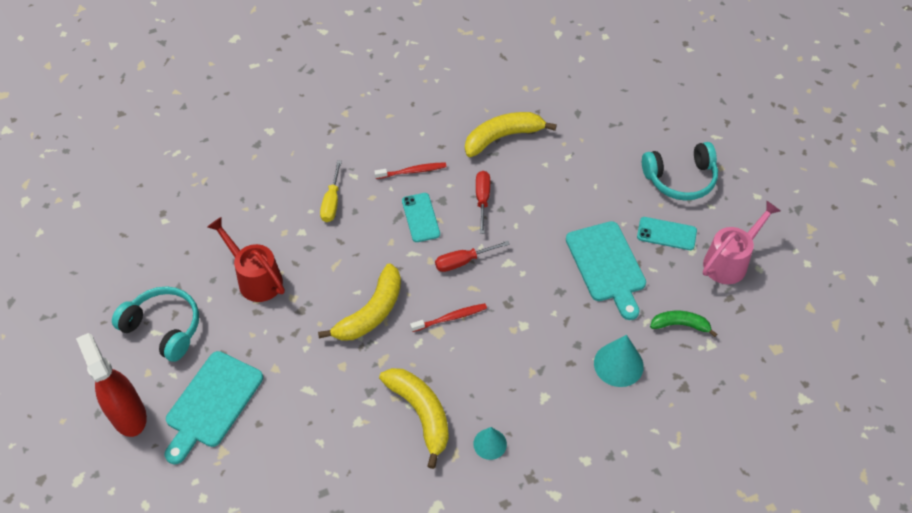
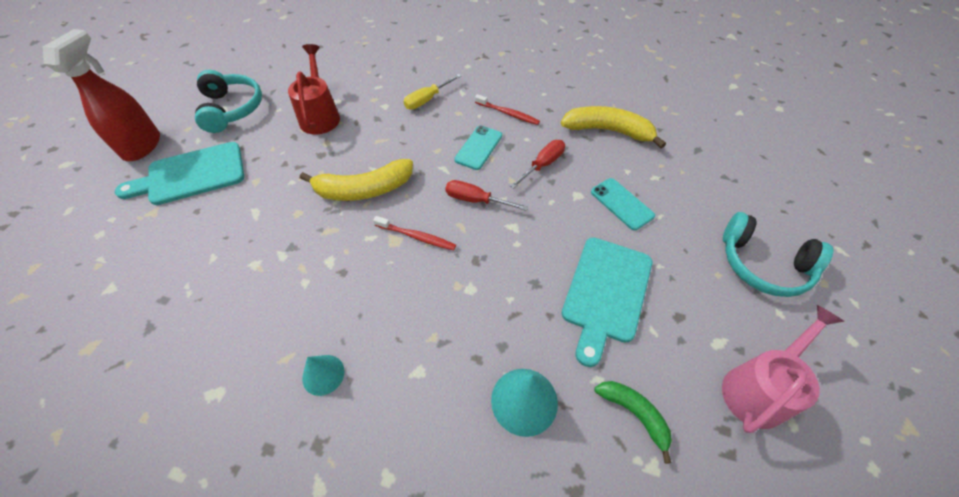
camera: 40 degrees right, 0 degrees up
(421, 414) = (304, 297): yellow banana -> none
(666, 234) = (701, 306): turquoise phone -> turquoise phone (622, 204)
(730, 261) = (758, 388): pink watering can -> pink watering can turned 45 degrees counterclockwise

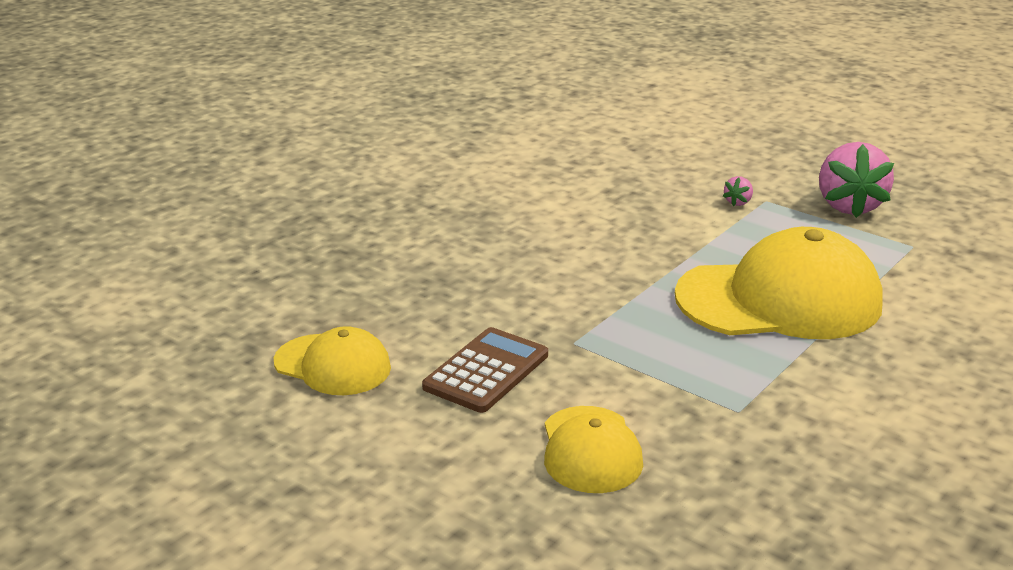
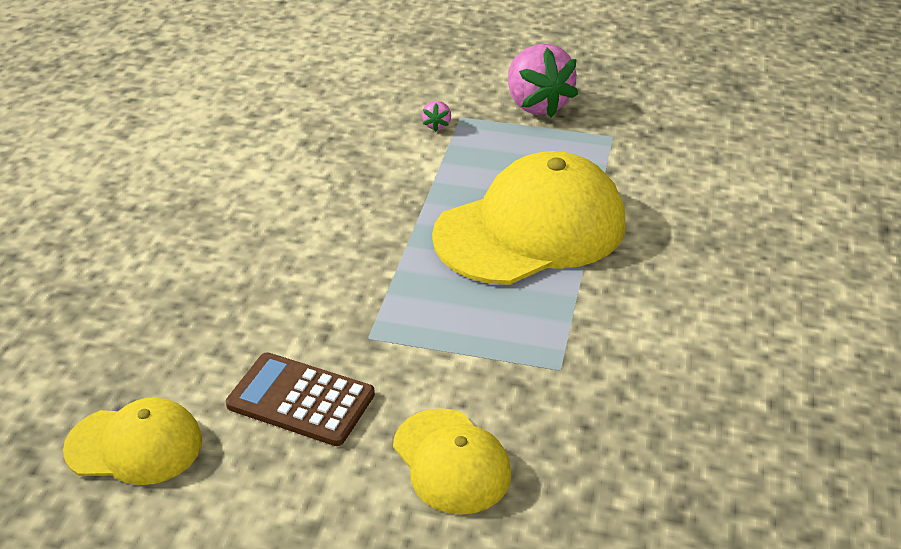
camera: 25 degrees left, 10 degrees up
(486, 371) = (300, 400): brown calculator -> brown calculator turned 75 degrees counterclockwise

__REQUIRED ACTION__. Set the material down exactly, images excluded.

__RESPONSE AREA__.
camera: 40 degrees right, 0 degrees up
(421, 414) = (304, 297): yellow banana -> none
(666, 234) = (701, 306): turquoise phone -> turquoise phone (622, 204)
(730, 261) = (758, 388): pink watering can -> pink watering can turned 45 degrees counterclockwise

camera: 25 degrees left, 10 degrees up
(486, 371) = (300, 400): brown calculator -> brown calculator turned 75 degrees counterclockwise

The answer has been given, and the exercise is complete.